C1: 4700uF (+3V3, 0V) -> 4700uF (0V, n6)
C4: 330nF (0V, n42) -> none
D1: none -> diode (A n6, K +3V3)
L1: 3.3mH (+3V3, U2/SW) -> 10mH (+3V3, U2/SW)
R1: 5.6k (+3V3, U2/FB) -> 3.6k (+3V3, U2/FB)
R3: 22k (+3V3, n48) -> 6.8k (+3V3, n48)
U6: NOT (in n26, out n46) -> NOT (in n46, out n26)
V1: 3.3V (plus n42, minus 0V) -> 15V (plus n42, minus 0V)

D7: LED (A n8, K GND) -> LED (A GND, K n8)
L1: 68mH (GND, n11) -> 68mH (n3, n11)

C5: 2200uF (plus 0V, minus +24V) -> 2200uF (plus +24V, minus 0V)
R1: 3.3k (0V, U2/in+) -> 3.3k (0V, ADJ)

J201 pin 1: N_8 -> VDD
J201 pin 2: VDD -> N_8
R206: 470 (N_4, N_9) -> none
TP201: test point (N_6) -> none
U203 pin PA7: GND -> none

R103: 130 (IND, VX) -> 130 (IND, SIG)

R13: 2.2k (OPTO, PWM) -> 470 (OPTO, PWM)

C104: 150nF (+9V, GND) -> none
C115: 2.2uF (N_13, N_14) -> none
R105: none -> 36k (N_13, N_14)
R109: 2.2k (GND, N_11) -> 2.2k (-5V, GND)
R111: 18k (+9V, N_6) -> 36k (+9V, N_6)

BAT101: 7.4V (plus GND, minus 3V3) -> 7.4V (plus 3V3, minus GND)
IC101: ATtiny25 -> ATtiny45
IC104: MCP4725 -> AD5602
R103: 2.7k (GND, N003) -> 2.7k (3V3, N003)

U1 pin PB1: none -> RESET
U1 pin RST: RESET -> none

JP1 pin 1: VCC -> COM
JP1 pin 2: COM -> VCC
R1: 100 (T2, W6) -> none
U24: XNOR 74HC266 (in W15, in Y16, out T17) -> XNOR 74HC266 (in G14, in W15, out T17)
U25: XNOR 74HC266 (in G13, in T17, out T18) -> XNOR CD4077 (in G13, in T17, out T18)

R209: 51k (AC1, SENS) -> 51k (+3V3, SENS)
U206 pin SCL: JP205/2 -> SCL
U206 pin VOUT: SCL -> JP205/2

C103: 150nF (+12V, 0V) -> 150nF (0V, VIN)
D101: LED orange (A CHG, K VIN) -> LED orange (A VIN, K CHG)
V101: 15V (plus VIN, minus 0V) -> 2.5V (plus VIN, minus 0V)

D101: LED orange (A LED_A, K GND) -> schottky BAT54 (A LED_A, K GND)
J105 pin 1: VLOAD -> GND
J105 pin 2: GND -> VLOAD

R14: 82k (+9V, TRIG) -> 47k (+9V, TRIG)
********************
Exercise prompt → Each line of the records should be repeated exactly as it stands.

Answer section →
C1: 4700uF (+3V3, 0V) -> 4700uF (0V, n6)
C4: 330nF (0V, n42) -> none
D1: none -> diode (A n6, K +3V3)
L1: 3.3mH (+3V3, U2/SW) -> 10mH (+3V3, U2/SW)
R1: 5.6k (+3V3, U2/FB) -> 3.6k (+3V3, U2/FB)
R3: 22k (+3V3, n48) -> 6.8k (+3V3, n48)
U6: NOT (in n26, out n46) -> NOT (in n46, out n26)
V1: 3.3V (plus n42, minus 0V) -> 15V (plus n42, minus 0V)

D7: LED (A n8, K GND) -> LED (A GND, K n8)
L1: 68mH (GND, n11) -> 68mH (n3, n11)

C5: 2200uF (plus 0V, minus +24V) -> 2200uF (plus +24V, minus 0V)
R1: 3.3k (0V, U2/in+) -> 3.3k (0V, ADJ)

J201 pin 1: N_8 -> VDD
J201 pin 2: VDD -> N_8
R206: 470 (N_4, N_9) -> none
TP201: test point (N_6) -> none
U203 pin PA7: GND -> none

R103: 130 (IND, VX) -> 130 (IND, SIG)

R13: 2.2k (OPTO, PWM) -> 470 (OPTO, PWM)

C104: 150nF (+9V, GND) -> none
C115: 2.2uF (N_13, N_14) -> none
R105: none -> 36k (N_13, N_14)
R109: 2.2k (GND, N_11) -> 2.2k (-5V, GND)
R111: 18k (+9V, N_6) -> 36k (+9V, N_6)

BAT101: 7.4V (plus GND, minus 3V3) -> 7.4V (plus 3V3, minus GND)
IC101: ATtiny25 -> ATtiny45
IC104: MCP4725 -> AD5602
R103: 2.7k (GND, N003) -> 2.7k (3V3, N003)

U1 pin PB1: none -> RESET
U1 pin RST: RESET -> none

JP1 pin 1: VCC -> COM
JP1 pin 2: COM -> VCC
R1: 100 (T2, W6) -> none
U24: XNOR 74HC266 (in W15, in Y16, out T17) -> XNOR 74HC266 (in G14, in W15, out T17)
U25: XNOR 74HC266 (in G13, in T17, out T18) -> XNOR CD4077 (in G13, in T17, out T18)

R209: 51k (AC1, SENS) -> 51k (+3V3, SENS)
U206 pin SCL: JP205/2 -> SCL
U206 pin VOUT: SCL -> JP205/2

C103: 150nF (+12V, 0V) -> 150nF (0V, VIN)
D101: LED orange (A CHG, K VIN) -> LED orange (A VIN, K CHG)
V101: 15V (plus VIN, minus 0V) -> 2.5V (plus VIN, minus 0V)

D101: LED orange (A LED_A, K GND) -> schottky BAT54 (A LED_A, K GND)
J105 pin 1: VLOAD -> GND
J105 pin 2: GND -> VLOAD

R14: 82k (+9V, TRIG) -> 47k (+9V, TRIG)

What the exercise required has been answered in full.